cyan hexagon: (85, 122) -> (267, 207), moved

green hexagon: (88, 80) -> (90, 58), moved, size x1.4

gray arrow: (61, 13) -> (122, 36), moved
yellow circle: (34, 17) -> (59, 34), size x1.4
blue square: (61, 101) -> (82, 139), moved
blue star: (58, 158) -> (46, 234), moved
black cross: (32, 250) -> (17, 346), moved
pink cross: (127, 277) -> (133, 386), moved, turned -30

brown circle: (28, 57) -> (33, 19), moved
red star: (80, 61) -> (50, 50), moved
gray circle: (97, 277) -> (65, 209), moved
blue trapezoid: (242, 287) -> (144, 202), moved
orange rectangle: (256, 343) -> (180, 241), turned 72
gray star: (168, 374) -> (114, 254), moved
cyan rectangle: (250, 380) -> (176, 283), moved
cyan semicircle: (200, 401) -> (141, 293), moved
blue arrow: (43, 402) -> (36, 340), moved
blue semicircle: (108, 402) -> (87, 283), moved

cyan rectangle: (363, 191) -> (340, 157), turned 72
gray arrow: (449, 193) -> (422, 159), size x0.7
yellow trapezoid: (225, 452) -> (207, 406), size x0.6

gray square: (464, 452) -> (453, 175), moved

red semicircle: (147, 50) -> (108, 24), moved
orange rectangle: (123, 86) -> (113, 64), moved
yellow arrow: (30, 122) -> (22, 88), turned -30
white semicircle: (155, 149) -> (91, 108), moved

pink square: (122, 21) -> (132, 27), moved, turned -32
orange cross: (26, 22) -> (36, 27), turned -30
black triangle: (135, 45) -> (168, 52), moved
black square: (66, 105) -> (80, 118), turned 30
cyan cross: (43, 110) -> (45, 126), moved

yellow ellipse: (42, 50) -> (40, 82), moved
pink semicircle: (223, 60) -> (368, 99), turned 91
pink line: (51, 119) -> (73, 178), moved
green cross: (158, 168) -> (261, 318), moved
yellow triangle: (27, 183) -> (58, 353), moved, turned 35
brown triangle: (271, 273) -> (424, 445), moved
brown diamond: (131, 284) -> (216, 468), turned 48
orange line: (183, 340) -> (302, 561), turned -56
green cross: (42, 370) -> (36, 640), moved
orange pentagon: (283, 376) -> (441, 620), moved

....

Retype the material above, line by line, exactly.

cyan hexagon: (85, 122) -> (267, 207), moved

green hexagon: (88, 80) -> (90, 58), moved, size x1.4

gray arrow: (61, 13) -> (122, 36), moved
yellow circle: (34, 17) -> (59, 34), size x1.4
blue square: (61, 101) -> (82, 139), moved
blue star: (58, 158) -> (46, 234), moved
black cross: (32, 250) -> (17, 346), moved
pink cross: (127, 277) -> (133, 386), moved, turned -30

brown circle: (28, 57) -> (33, 19), moved
red star: (80, 61) -> (50, 50), moved
gray circle: (97, 277) -> (65, 209), moved
blue trapezoid: (242, 287) -> (144, 202), moved
orange rectangle: (256, 343) -> (180, 241), turned 72
gray star: (168, 374) -> (114, 254), moved
cyan rectangle: (250, 380) -> (176, 283), moved
cyan semicircle: (200, 401) -> (141, 293), moved
blue arrow: (43, 402) -> (36, 340), moved
blue semicircle: (108, 402) -> (87, 283), moved

cyan rectangle: (363, 191) -> (340, 157), turned 72
gray arrow: (449, 193) -> (422, 159), size x0.7
yellow trapezoid: (225, 452) -> (207, 406), size x0.6

gray square: (464, 452) -> (453, 175), moved

red semicircle: (147, 50) -> (108, 24), moved
orange rectangle: (123, 86) -> (113, 64), moved
yellow arrow: (30, 122) -> (22, 88), turned -30
white semicircle: (155, 149) -> (91, 108), moved

pink square: (122, 21) -> (132, 27), moved, turned -32
orange cross: (26, 22) -> (36, 27), turned -30
black triangle: (135, 45) -> (168, 52), moved
black square: (66, 105) -> (80, 118), turned 30
cyan cross: (43, 110) -> (45, 126), moved

yellow ellipse: (42, 50) -> (40, 82), moved
pink semicircle: (223, 60) -> (368, 99), turned 91
pink line: (51, 119) -> (73, 178), moved
green cross: (158, 168) -> (261, 318), moved
yellow triangle: (27, 183) -> (58, 353), moved, turned 35
brown triangle: (271, 273) -> (424, 445), moved
brown diamond: (131, 284) -> (216, 468), turned 48
orange line: (183, 340) -> (302, 561), turned -56
green cross: (42, 370) -> (36, 640), moved
orange pentagon: (283, 376) -> (441, 620), moved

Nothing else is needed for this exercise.